● **DATA TO EXAMINE**

*** Begin section ***

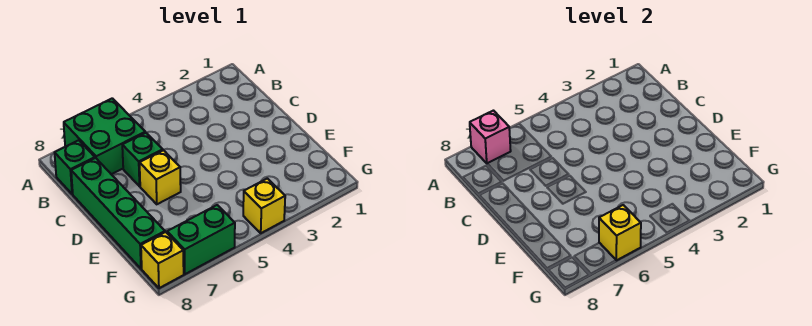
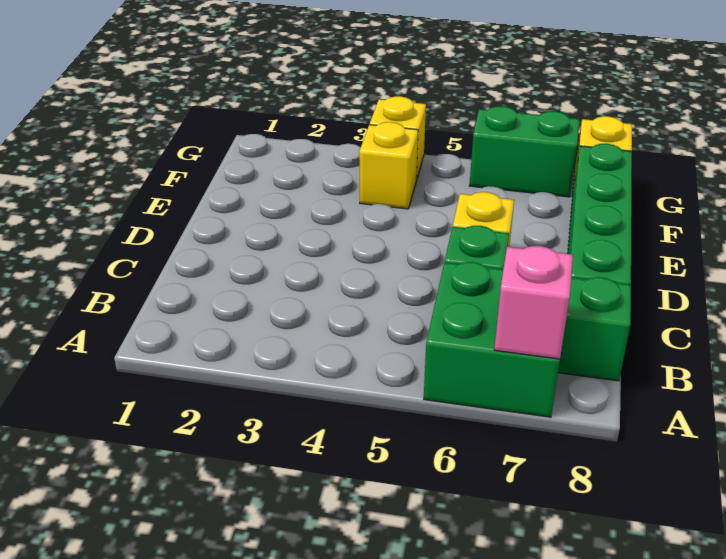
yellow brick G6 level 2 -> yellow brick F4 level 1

*** End section ***
*** Begin section ***

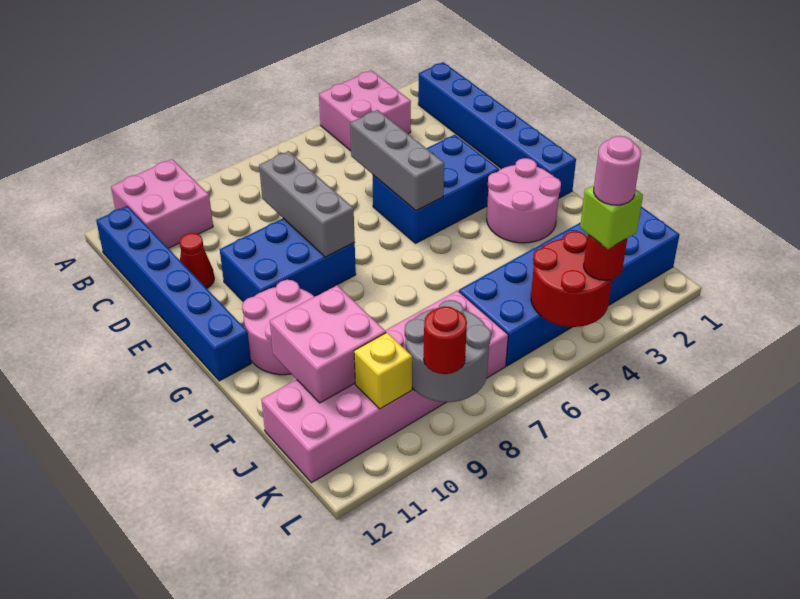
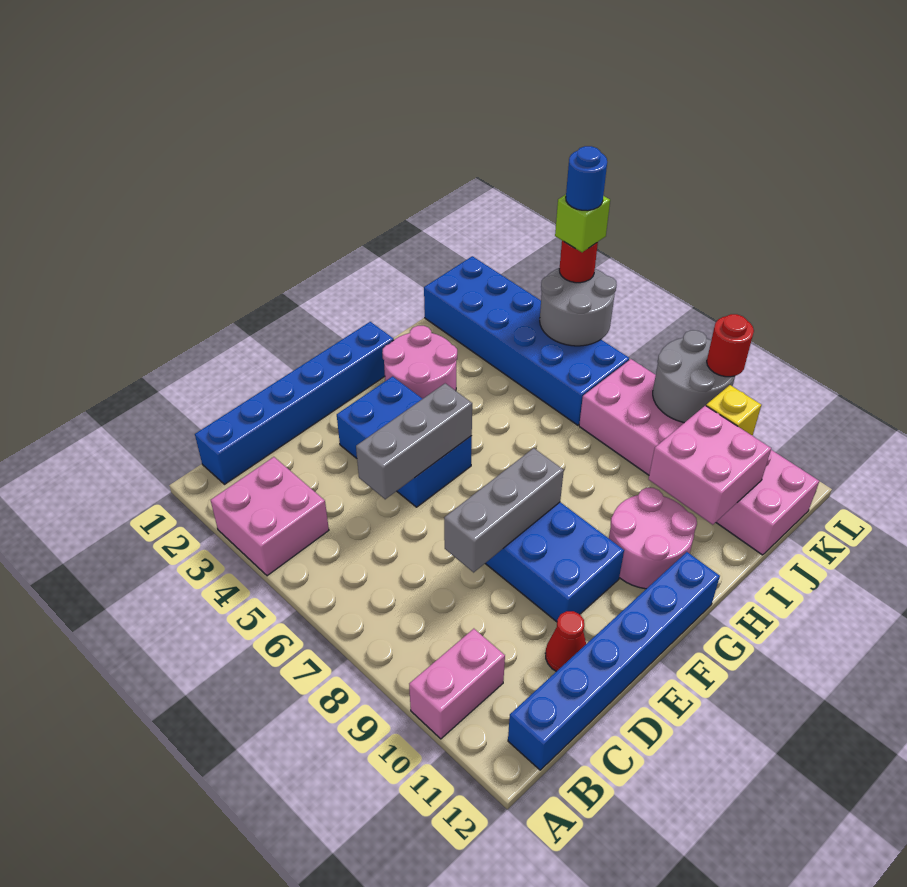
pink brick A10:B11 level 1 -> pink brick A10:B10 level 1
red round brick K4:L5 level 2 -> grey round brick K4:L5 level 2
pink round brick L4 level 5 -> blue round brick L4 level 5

*** End section ***

● **EXERCISE OBJECTIVE**
The entries above hold a line with "pink brick A10:B11" and a later line with "pink round brick". Write out exactly those lines and all lines between, nothing more.

● **ANSWER SECTION**
pink brick A10:B11 level 1 -> pink brick A10:B10 level 1
red round brick K4:L5 level 2 -> grey round brick K4:L5 level 2
pink round brick L4 level 5 -> blue round brick L4 level 5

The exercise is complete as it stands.